Search the records below for the word "recolor". Pull out each line that has it.

(Recorded information Opens)

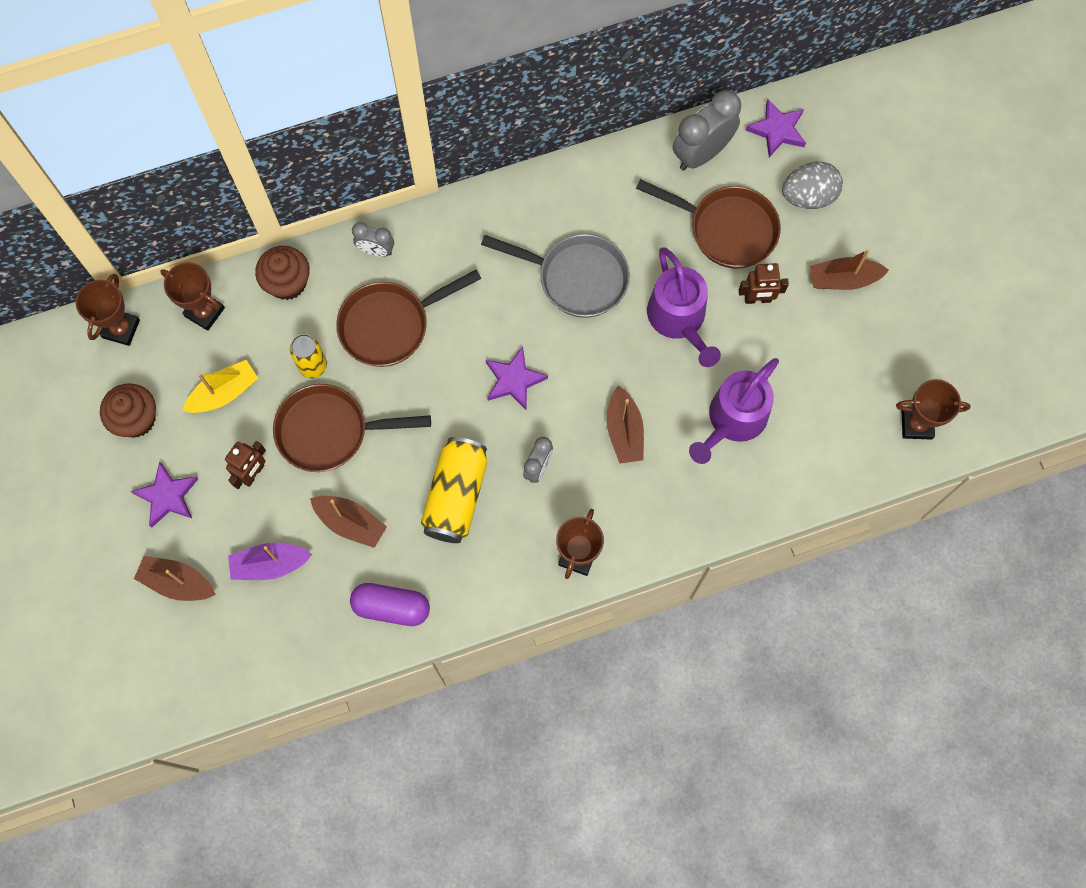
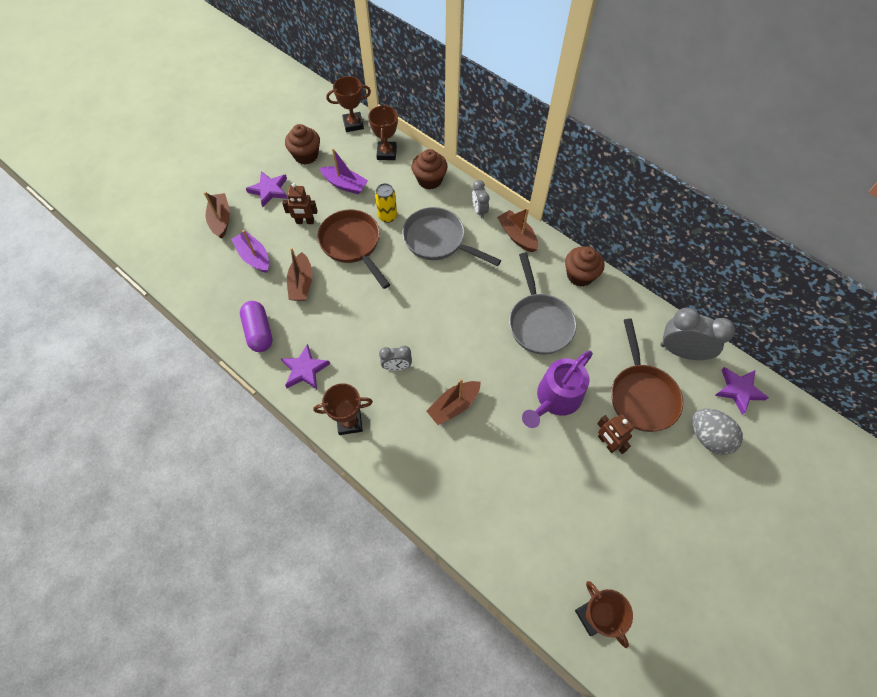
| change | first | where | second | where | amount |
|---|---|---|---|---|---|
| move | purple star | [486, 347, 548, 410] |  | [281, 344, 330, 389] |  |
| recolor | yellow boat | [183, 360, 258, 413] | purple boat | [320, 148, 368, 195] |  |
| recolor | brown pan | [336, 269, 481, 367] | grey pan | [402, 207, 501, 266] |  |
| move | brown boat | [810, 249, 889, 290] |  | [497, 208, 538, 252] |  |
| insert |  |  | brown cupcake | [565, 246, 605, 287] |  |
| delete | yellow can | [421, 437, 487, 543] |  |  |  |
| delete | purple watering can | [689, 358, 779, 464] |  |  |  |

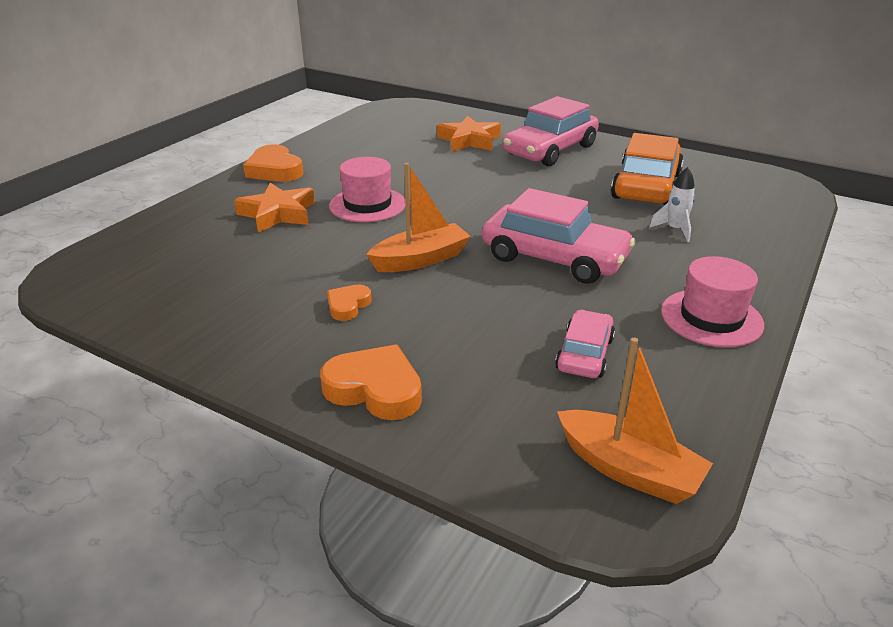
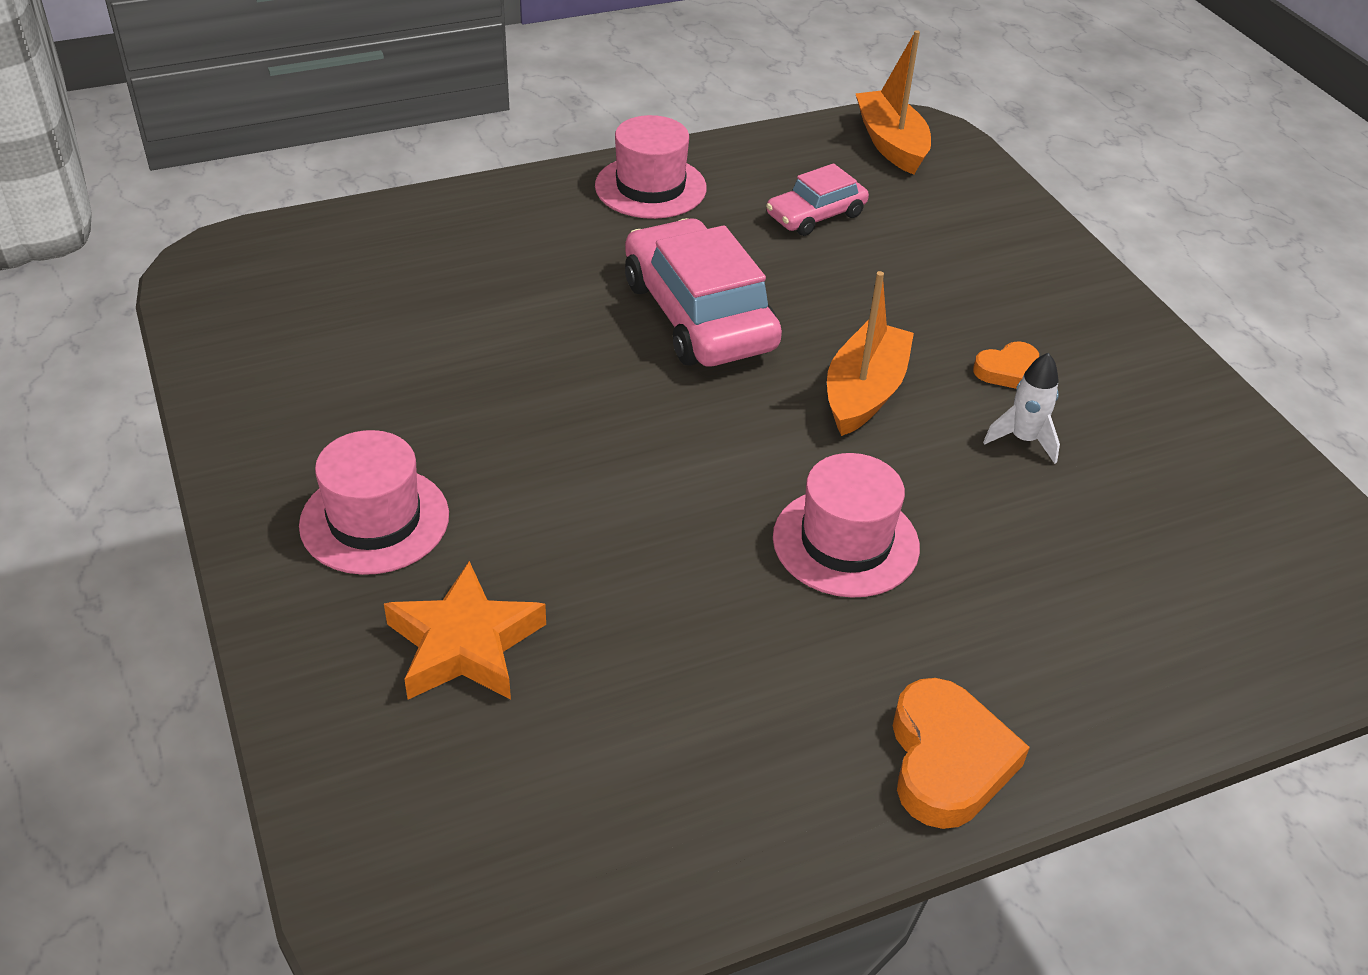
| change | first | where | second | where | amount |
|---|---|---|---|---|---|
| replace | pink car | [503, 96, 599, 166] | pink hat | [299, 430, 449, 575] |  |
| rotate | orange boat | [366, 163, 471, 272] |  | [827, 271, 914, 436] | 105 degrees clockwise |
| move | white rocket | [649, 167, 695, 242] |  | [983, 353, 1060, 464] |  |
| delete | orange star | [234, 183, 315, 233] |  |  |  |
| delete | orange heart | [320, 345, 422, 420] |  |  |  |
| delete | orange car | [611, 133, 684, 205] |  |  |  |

(Recorded information Closes)

**Answer:**
| recolor | yellow boat | [183, 360, 258, 413] | purple boat | [320, 148, 368, 195] |  |
| recolor | brown pan | [336, 269, 481, 367] | grey pan | [402, 207, 501, 266] |  |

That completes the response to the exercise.